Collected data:
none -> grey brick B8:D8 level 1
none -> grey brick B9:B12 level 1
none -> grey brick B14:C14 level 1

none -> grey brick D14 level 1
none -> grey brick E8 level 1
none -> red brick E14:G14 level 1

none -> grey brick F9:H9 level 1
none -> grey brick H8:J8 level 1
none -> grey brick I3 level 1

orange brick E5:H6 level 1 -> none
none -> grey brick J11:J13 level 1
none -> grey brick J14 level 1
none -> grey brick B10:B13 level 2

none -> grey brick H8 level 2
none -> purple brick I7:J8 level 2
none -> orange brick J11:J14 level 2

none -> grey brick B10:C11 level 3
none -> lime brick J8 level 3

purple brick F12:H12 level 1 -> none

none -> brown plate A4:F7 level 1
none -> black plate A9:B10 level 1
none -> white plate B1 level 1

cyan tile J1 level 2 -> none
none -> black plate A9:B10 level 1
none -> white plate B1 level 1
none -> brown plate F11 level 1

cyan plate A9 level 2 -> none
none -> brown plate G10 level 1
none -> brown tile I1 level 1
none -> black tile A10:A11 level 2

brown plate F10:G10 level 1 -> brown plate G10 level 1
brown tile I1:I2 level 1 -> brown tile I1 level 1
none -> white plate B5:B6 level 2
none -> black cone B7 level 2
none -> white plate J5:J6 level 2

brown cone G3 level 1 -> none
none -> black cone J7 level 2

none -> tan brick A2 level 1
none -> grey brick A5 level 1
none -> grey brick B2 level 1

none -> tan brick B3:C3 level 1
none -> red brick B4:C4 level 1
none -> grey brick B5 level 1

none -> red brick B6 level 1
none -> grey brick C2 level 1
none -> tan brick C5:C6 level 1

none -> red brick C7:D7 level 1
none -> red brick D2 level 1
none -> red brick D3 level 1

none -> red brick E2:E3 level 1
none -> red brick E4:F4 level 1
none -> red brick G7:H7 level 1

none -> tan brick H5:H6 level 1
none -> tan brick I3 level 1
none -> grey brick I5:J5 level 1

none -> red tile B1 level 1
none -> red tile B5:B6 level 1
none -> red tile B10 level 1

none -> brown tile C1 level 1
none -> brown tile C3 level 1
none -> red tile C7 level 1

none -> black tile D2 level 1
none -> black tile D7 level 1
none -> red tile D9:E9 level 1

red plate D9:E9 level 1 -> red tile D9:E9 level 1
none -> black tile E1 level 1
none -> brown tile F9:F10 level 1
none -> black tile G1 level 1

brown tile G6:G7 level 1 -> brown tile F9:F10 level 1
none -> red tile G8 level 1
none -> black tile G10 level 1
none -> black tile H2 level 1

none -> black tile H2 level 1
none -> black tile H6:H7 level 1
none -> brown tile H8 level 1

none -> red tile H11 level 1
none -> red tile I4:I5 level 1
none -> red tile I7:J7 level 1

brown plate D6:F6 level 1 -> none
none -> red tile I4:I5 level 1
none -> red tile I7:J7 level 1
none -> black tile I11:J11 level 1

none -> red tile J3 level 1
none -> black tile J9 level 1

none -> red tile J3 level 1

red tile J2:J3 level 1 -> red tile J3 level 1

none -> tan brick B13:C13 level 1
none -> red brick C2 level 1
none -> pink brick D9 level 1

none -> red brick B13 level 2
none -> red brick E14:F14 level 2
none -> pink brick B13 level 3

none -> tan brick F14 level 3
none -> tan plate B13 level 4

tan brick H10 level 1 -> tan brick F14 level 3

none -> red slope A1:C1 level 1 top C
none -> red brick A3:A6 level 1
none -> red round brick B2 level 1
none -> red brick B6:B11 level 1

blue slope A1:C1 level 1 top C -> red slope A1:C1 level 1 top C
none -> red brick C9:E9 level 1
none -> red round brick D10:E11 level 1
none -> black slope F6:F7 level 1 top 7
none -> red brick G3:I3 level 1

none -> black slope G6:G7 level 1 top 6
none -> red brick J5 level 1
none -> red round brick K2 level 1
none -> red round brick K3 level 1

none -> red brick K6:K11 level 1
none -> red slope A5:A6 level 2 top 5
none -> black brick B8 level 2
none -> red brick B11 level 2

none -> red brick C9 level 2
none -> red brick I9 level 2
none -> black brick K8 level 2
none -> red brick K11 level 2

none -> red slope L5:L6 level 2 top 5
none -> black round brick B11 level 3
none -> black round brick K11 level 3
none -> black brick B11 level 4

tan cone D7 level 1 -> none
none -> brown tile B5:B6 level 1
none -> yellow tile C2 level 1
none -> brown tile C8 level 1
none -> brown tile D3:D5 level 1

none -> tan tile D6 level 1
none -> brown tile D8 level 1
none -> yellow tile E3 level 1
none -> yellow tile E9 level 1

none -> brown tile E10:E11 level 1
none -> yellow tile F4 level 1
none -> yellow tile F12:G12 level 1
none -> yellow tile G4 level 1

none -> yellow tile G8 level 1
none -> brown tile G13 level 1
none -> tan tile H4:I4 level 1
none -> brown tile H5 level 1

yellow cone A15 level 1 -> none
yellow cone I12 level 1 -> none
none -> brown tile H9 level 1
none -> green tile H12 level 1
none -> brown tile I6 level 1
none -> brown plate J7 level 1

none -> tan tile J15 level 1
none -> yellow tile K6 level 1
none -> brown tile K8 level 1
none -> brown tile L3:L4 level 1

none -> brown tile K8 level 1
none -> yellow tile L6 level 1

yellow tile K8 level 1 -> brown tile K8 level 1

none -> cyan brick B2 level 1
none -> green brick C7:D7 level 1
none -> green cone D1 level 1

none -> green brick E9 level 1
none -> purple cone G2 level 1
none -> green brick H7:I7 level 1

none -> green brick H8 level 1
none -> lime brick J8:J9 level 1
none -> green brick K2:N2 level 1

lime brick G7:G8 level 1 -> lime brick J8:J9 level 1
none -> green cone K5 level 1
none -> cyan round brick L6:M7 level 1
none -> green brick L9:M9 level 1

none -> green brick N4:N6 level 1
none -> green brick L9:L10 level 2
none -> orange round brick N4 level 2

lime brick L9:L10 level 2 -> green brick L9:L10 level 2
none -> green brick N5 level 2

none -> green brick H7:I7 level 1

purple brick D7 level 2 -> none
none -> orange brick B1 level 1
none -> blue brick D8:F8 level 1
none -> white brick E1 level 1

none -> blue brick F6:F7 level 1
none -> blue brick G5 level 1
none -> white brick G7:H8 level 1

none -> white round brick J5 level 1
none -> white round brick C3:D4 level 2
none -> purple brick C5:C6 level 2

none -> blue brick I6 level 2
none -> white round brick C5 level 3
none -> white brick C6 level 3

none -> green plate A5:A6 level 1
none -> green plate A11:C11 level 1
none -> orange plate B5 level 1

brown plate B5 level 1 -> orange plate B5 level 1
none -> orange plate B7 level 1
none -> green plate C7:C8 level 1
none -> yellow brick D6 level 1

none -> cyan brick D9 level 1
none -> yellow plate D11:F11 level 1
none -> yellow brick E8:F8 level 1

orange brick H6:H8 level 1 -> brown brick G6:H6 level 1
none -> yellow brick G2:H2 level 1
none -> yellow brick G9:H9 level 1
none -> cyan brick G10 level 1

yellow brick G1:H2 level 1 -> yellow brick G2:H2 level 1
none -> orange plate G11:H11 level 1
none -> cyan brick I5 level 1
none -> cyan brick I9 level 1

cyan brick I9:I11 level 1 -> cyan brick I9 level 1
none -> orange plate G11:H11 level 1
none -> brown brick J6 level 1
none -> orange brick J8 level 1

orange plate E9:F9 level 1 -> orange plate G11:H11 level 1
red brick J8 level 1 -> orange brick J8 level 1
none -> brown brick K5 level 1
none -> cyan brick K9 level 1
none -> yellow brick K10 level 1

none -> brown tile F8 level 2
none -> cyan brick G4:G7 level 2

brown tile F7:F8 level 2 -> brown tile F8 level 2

▶ _What this task involves_: Transcribe all of the data above, character for character.

▶ _Exercise output_:
none -> grey brick B8:D8 level 1
none -> grey brick B9:B12 level 1
none -> grey brick B14:C14 level 1

none -> grey brick D14 level 1
none -> grey brick E8 level 1
none -> red brick E14:G14 level 1

none -> grey brick F9:H9 level 1
none -> grey brick H8:J8 level 1
none -> grey brick I3 level 1

orange brick E5:H6 level 1 -> none
none -> grey brick J11:J13 level 1
none -> grey brick J14 level 1
none -> grey brick B10:B13 level 2

none -> grey brick H8 level 2
none -> purple brick I7:J8 level 2
none -> orange brick J11:J14 level 2

none -> grey brick B10:C11 level 3
none -> lime brick J8 level 3

purple brick F12:H12 level 1 -> none

none -> brown plate A4:F7 level 1
none -> black plate A9:B10 level 1
none -> white plate B1 level 1

cyan tile J1 level 2 -> none
none -> black plate A9:B10 level 1
none -> white plate B1 level 1
none -> brown plate F11 level 1

cyan plate A9 level 2 -> none
none -> brown plate G10 level 1
none -> brown tile I1 level 1
none -> black tile A10:A11 level 2

brown plate F10:G10 level 1 -> brown plate G10 level 1
brown tile I1:I2 level 1 -> brown tile I1 level 1
none -> white plate B5:B6 level 2
none -> black cone B7 level 2
none -> white plate J5:J6 level 2

brown cone G3 level 1 -> none
none -> black cone J7 level 2

none -> tan brick A2 level 1
none -> grey brick A5 level 1
none -> grey brick B2 level 1

none -> tan brick B3:C3 level 1
none -> red brick B4:C4 level 1
none -> grey brick B5 level 1

none -> red brick B6 level 1
none -> grey brick C2 level 1
none -> tan brick C5:C6 level 1

none -> red brick C7:D7 level 1
none -> red brick D2 level 1
none -> red brick D3 level 1

none -> red brick E2:E3 level 1
none -> red brick E4:F4 level 1
none -> red brick G7:H7 level 1

none -> tan brick H5:H6 level 1
none -> tan brick I3 level 1
none -> grey brick I5:J5 level 1

none -> red tile B1 level 1
none -> red tile B5:B6 level 1
none -> red tile B10 level 1

none -> brown tile C1 level 1
none -> brown tile C3 level 1
none -> red tile C7 level 1

none -> black tile D2 level 1
none -> black tile D7 level 1
none -> red tile D9:E9 level 1

red plate D9:E9 level 1 -> red tile D9:E9 level 1
none -> black tile E1 level 1
none -> brown tile F9:F10 level 1
none -> black tile G1 level 1

brown tile G6:G7 level 1 -> brown tile F9:F10 level 1
none -> red tile G8 level 1
none -> black tile G10 level 1
none -> black tile H2 level 1

none -> black tile H2 level 1
none -> black tile H6:H7 level 1
none -> brown tile H8 level 1

none -> red tile H11 level 1
none -> red tile I4:I5 level 1
none -> red tile I7:J7 level 1

brown plate D6:F6 level 1 -> none
none -> red tile I4:I5 level 1
none -> red tile I7:J7 level 1
none -> black tile I11:J11 level 1

none -> red tile J3 level 1
none -> black tile J9 level 1

none -> red tile J3 level 1

red tile J2:J3 level 1 -> red tile J3 level 1

none -> tan brick B13:C13 level 1
none -> red brick C2 level 1
none -> pink brick D9 level 1

none -> red brick B13 level 2
none -> red brick E14:F14 level 2
none -> pink brick B13 level 3

none -> tan brick F14 level 3
none -> tan plate B13 level 4

tan brick H10 level 1 -> tan brick F14 level 3

none -> red slope A1:C1 level 1 top C
none -> red brick A3:A6 level 1
none -> red round brick B2 level 1
none -> red brick B6:B11 level 1

blue slope A1:C1 level 1 top C -> red slope A1:C1 level 1 top C
none -> red brick C9:E9 level 1
none -> red round brick D10:E11 level 1
none -> black slope F6:F7 level 1 top 7
none -> red brick G3:I3 level 1

none -> black slope G6:G7 level 1 top 6
none -> red brick J5 level 1
none -> red round brick K2 level 1
none -> red round brick K3 level 1

none -> red brick K6:K11 level 1
none -> red slope A5:A6 level 2 top 5
none -> black brick B8 level 2
none -> red brick B11 level 2

none -> red brick C9 level 2
none -> red brick I9 level 2
none -> black brick K8 level 2
none -> red brick K11 level 2

none -> red slope L5:L6 level 2 top 5
none -> black round brick B11 level 3
none -> black round brick K11 level 3
none -> black brick B11 level 4

tan cone D7 level 1 -> none
none -> brown tile B5:B6 level 1
none -> yellow tile C2 level 1
none -> brown tile C8 level 1
none -> brown tile D3:D5 level 1

none -> tan tile D6 level 1
none -> brown tile D8 level 1
none -> yellow tile E3 level 1
none -> yellow tile E9 level 1

none -> brown tile E10:E11 level 1
none -> yellow tile F4 level 1
none -> yellow tile F12:G12 level 1
none -> yellow tile G4 level 1

none -> yellow tile G8 level 1
none -> brown tile G13 level 1
none -> tan tile H4:I4 level 1
none -> brown tile H5 level 1

yellow cone A15 level 1 -> none
yellow cone I12 level 1 -> none
none -> brown tile H9 level 1
none -> green tile H12 level 1
none -> brown tile I6 level 1
none -> brown plate J7 level 1

none -> tan tile J15 level 1
none -> yellow tile K6 level 1
none -> brown tile K8 level 1
none -> brown tile L3:L4 level 1

none -> brown tile K8 level 1
none -> yellow tile L6 level 1

yellow tile K8 level 1 -> brown tile K8 level 1

none -> cyan brick B2 level 1
none -> green brick C7:D7 level 1
none -> green cone D1 level 1

none -> green brick E9 level 1
none -> purple cone G2 level 1
none -> green brick H7:I7 level 1

none -> green brick H8 level 1
none -> lime brick J8:J9 level 1
none -> green brick K2:N2 level 1

lime brick G7:G8 level 1 -> lime brick J8:J9 level 1
none -> green cone K5 level 1
none -> cyan round brick L6:M7 level 1
none -> green brick L9:M9 level 1

none -> green brick N4:N6 level 1
none -> green brick L9:L10 level 2
none -> orange round brick N4 level 2

lime brick L9:L10 level 2 -> green brick L9:L10 level 2
none -> green brick N5 level 2

none -> green brick H7:I7 level 1

purple brick D7 level 2 -> none
none -> orange brick B1 level 1
none -> blue brick D8:F8 level 1
none -> white brick E1 level 1

none -> blue brick F6:F7 level 1
none -> blue brick G5 level 1
none -> white brick G7:H8 level 1

none -> white round brick J5 level 1
none -> white round brick C3:D4 level 2
none -> purple brick C5:C6 level 2

none -> blue brick I6 level 2
none -> white round brick C5 level 3
none -> white brick C6 level 3

none -> green plate A5:A6 level 1
none -> green plate A11:C11 level 1
none -> orange plate B5 level 1

brown plate B5 level 1 -> orange plate B5 level 1
none -> orange plate B7 level 1
none -> green plate C7:C8 level 1
none -> yellow brick D6 level 1

none -> cyan brick D9 level 1
none -> yellow plate D11:F11 level 1
none -> yellow brick E8:F8 level 1

orange brick H6:H8 level 1 -> brown brick G6:H6 level 1
none -> yellow brick G2:H2 level 1
none -> yellow brick G9:H9 level 1
none -> cyan brick G10 level 1

yellow brick G1:H2 level 1 -> yellow brick G2:H2 level 1
none -> orange plate G11:H11 level 1
none -> cyan brick I5 level 1
none -> cyan brick I9 level 1

cyan brick I9:I11 level 1 -> cyan brick I9 level 1
none -> orange plate G11:H11 level 1
none -> brown brick J6 level 1
none -> orange brick J8 level 1

orange plate E9:F9 level 1 -> orange plate G11:H11 level 1
red brick J8 level 1 -> orange brick J8 level 1
none -> brown brick K5 level 1
none -> cyan brick K9 level 1
none -> yellow brick K10 level 1

none -> brown tile F8 level 2
none -> cyan brick G4:G7 level 2

brown tile F7:F8 level 2 -> brown tile F8 level 2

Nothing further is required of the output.